• EXERCISE BRIEF: Set down exactly, from the records below, the line with "green glasses: 0 -> 2" through the line with "blue capsule: 3 -> 2", and nothing else.

Scene difference descriptions:
----

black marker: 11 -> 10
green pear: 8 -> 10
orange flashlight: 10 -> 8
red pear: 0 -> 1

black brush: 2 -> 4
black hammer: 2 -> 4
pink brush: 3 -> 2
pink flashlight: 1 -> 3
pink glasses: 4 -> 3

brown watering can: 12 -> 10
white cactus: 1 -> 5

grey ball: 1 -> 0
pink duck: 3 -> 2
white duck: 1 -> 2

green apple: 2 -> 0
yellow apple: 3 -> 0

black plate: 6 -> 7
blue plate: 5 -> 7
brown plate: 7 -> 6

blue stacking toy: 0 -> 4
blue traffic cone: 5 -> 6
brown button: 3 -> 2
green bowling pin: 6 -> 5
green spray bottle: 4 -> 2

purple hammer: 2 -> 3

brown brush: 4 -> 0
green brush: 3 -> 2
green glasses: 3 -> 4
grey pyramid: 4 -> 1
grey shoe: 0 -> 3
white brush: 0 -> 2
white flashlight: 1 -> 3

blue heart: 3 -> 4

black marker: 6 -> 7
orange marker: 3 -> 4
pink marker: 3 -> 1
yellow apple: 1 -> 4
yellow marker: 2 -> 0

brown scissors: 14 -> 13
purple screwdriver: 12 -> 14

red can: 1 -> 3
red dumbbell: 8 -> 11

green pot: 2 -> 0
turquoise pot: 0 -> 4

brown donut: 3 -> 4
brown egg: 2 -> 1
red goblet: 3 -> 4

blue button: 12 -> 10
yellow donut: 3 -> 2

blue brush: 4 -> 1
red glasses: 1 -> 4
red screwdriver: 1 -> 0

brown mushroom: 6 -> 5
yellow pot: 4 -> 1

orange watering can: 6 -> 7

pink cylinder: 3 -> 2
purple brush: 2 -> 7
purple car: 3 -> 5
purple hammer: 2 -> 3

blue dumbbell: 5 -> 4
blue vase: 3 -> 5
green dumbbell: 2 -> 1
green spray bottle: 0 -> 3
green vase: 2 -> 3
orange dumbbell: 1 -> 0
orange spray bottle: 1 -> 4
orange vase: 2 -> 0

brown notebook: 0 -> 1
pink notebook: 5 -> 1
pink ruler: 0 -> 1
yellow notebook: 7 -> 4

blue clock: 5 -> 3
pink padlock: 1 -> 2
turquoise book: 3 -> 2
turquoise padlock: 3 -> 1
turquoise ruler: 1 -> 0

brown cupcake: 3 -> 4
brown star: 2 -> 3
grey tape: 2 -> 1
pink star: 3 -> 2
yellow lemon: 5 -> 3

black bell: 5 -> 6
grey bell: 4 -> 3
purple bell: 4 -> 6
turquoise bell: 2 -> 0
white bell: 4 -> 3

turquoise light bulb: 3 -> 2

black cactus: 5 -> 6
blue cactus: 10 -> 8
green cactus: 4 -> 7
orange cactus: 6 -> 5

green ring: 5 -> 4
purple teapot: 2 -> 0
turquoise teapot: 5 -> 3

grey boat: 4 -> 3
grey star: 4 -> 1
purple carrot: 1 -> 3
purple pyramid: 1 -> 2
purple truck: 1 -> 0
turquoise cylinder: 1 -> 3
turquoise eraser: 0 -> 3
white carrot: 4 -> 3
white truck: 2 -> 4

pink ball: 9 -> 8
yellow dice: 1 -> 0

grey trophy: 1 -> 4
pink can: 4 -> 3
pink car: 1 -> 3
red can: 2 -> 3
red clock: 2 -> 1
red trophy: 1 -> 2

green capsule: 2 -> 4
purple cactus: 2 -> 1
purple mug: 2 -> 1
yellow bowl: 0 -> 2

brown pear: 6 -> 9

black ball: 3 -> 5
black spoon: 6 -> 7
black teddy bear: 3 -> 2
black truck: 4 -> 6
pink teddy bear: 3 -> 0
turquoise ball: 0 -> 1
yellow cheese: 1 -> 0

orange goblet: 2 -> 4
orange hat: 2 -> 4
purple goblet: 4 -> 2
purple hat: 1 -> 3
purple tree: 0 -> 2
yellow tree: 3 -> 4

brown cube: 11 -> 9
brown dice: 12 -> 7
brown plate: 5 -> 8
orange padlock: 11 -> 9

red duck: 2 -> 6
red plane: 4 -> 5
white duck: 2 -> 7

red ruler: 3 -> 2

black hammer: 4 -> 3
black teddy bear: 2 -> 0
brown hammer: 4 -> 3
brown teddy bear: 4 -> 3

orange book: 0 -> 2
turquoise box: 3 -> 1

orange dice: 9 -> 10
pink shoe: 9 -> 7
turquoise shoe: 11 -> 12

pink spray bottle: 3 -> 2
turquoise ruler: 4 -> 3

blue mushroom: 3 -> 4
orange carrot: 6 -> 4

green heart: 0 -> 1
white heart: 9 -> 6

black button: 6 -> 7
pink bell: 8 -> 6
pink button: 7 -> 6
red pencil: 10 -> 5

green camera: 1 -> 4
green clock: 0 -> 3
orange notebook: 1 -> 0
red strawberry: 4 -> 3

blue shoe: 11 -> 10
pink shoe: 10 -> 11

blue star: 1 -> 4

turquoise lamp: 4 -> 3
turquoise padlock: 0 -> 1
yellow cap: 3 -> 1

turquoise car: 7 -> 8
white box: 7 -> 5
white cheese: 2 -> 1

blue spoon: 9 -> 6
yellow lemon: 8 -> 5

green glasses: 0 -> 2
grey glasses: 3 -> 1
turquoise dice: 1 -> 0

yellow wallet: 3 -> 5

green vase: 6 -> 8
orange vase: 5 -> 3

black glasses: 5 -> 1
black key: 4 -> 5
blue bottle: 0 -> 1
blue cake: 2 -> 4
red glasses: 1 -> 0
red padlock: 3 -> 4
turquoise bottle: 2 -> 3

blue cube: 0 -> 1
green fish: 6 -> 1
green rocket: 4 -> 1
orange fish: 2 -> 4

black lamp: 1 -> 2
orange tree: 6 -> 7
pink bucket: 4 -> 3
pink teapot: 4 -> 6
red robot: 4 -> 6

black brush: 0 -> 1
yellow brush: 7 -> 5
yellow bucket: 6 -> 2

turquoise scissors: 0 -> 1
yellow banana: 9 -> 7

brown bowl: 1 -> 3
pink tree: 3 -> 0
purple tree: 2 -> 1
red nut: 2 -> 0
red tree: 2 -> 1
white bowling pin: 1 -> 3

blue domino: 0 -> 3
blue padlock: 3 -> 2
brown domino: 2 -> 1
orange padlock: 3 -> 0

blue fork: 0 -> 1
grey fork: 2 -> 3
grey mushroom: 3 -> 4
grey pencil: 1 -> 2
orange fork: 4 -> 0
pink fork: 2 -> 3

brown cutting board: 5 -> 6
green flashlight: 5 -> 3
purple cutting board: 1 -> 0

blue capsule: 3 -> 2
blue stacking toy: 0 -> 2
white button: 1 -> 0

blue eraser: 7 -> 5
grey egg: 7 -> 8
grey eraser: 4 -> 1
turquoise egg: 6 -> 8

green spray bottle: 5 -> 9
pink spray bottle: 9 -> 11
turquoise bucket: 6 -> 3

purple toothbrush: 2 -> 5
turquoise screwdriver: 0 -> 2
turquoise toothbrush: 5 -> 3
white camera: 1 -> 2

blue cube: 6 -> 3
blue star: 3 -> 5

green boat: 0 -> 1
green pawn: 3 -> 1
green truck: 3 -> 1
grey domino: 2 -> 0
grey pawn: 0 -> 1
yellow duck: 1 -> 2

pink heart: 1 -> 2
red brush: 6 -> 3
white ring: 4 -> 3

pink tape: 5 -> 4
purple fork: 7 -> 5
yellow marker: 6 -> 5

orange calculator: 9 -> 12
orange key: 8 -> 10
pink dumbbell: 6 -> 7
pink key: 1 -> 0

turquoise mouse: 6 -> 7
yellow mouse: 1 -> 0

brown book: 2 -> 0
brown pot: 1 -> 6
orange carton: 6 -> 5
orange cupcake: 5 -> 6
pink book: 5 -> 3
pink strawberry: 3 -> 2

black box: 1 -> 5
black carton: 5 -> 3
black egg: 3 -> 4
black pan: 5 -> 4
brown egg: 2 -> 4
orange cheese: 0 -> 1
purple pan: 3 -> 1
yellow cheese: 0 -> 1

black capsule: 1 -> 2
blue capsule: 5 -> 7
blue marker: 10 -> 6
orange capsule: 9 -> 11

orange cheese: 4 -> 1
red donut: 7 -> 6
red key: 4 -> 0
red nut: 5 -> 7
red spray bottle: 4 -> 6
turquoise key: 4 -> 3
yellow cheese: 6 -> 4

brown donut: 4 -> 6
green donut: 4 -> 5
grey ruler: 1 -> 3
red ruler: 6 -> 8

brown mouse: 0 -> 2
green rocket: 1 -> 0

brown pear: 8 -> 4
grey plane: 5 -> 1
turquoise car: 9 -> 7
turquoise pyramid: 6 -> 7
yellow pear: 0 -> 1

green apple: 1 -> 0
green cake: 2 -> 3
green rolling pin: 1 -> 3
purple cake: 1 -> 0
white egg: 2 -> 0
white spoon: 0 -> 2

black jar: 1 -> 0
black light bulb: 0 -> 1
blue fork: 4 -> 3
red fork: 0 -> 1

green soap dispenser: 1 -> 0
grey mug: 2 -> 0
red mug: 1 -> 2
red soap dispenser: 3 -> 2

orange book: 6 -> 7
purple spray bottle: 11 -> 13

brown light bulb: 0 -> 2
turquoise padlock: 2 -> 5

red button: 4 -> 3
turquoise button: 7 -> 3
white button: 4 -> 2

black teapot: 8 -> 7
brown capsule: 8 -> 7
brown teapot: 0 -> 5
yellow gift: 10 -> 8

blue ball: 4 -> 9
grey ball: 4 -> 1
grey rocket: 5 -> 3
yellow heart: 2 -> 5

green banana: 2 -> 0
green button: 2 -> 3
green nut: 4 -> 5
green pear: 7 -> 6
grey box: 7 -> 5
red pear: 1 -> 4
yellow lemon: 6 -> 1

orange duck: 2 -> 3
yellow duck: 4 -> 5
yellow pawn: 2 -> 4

----

• TASK SOLUTION:
green glasses: 0 -> 2
grey glasses: 3 -> 1
turquoise dice: 1 -> 0

yellow wallet: 3 -> 5

green vase: 6 -> 8
orange vase: 5 -> 3

black glasses: 5 -> 1
black key: 4 -> 5
blue bottle: 0 -> 1
blue cake: 2 -> 4
red glasses: 1 -> 0
red padlock: 3 -> 4
turquoise bottle: 2 -> 3

blue cube: 0 -> 1
green fish: 6 -> 1
green rocket: 4 -> 1
orange fish: 2 -> 4

black lamp: 1 -> 2
orange tree: 6 -> 7
pink bucket: 4 -> 3
pink teapot: 4 -> 6
red robot: 4 -> 6

black brush: 0 -> 1
yellow brush: 7 -> 5
yellow bucket: 6 -> 2

turquoise scissors: 0 -> 1
yellow banana: 9 -> 7

brown bowl: 1 -> 3
pink tree: 3 -> 0
purple tree: 2 -> 1
red nut: 2 -> 0
red tree: 2 -> 1
white bowling pin: 1 -> 3

blue domino: 0 -> 3
blue padlock: 3 -> 2
brown domino: 2 -> 1
orange padlock: 3 -> 0

blue fork: 0 -> 1
grey fork: 2 -> 3
grey mushroom: 3 -> 4
grey pencil: 1 -> 2
orange fork: 4 -> 0
pink fork: 2 -> 3

brown cutting board: 5 -> 6
green flashlight: 5 -> 3
purple cutting board: 1 -> 0

blue capsule: 3 -> 2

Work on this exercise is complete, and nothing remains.